[Start of section]

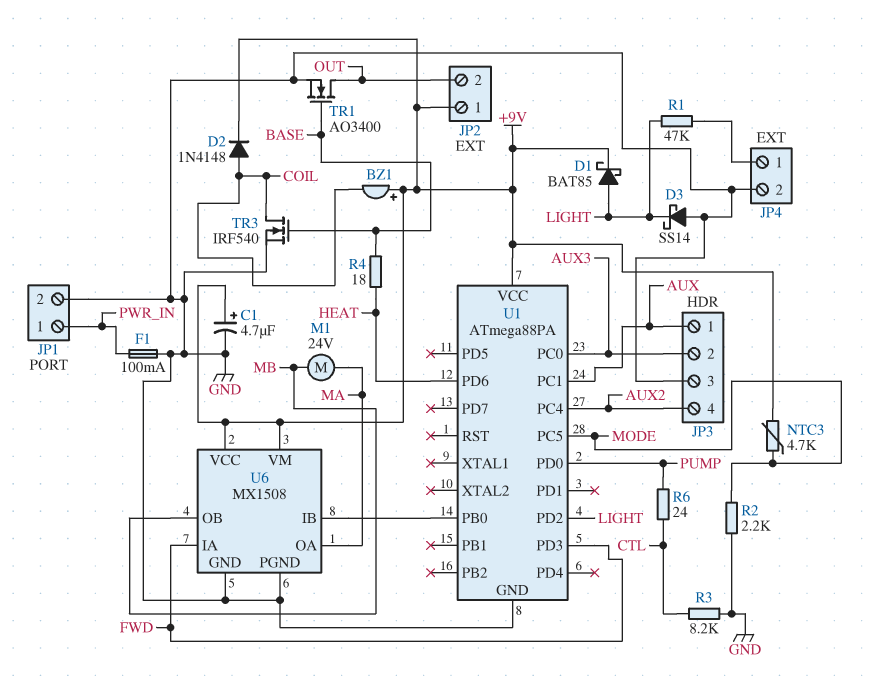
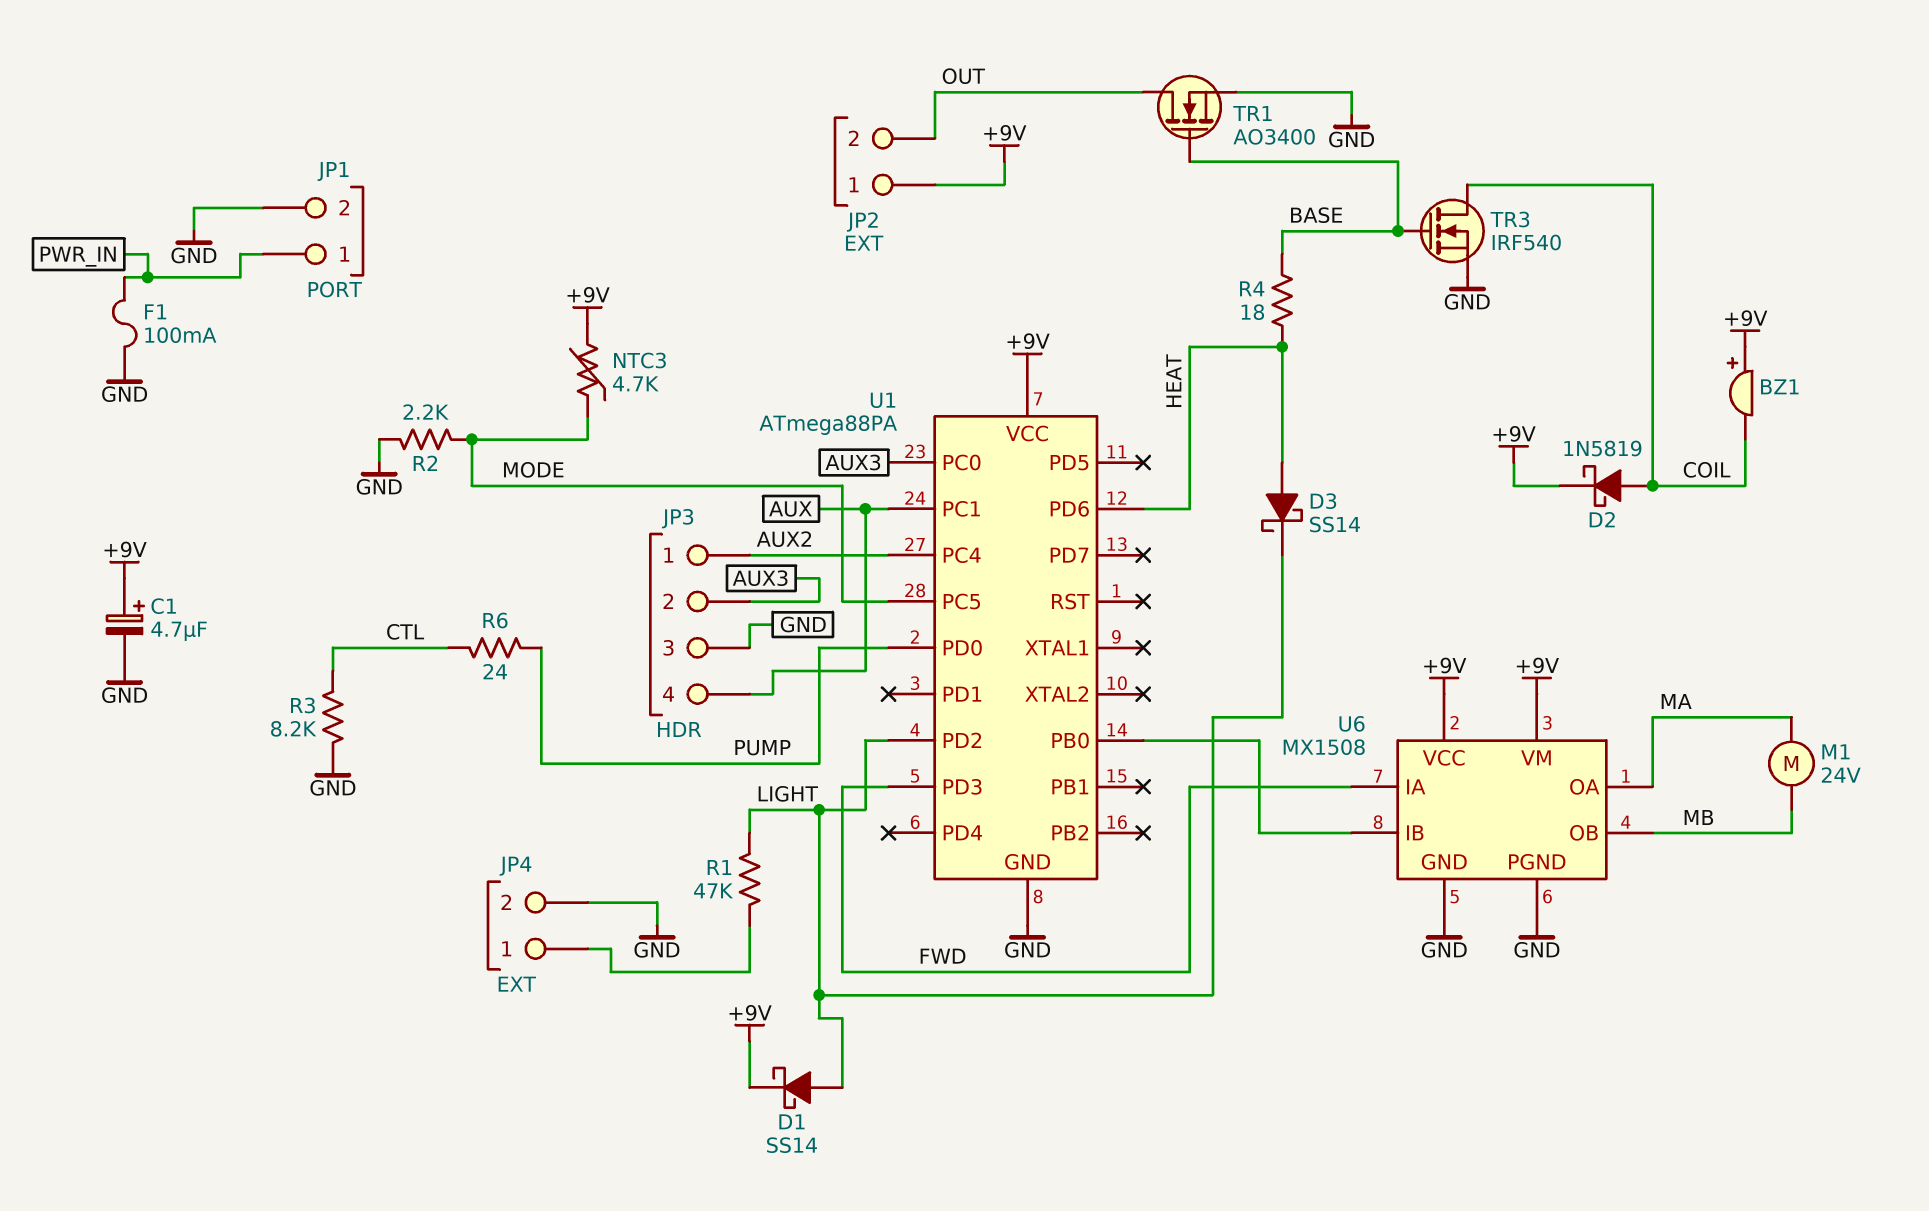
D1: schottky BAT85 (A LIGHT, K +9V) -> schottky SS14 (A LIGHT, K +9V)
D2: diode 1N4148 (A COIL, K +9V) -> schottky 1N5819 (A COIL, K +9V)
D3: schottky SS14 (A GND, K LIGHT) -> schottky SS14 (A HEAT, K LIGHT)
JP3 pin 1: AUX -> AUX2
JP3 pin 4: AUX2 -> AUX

[End of section]

Brief. Repeat the entries word for word and skip the pictures.

Final answer.
D1: schottky BAT85 (A LIGHT, K +9V) -> schottky SS14 (A LIGHT, K +9V)
D2: diode 1N4148 (A COIL, K +9V) -> schottky 1N5819 (A COIL, K +9V)
D3: schottky SS14 (A GND, K LIGHT) -> schottky SS14 (A HEAT, K LIGHT)
JP3 pin 1: AUX -> AUX2
JP3 pin 4: AUX2 -> AUX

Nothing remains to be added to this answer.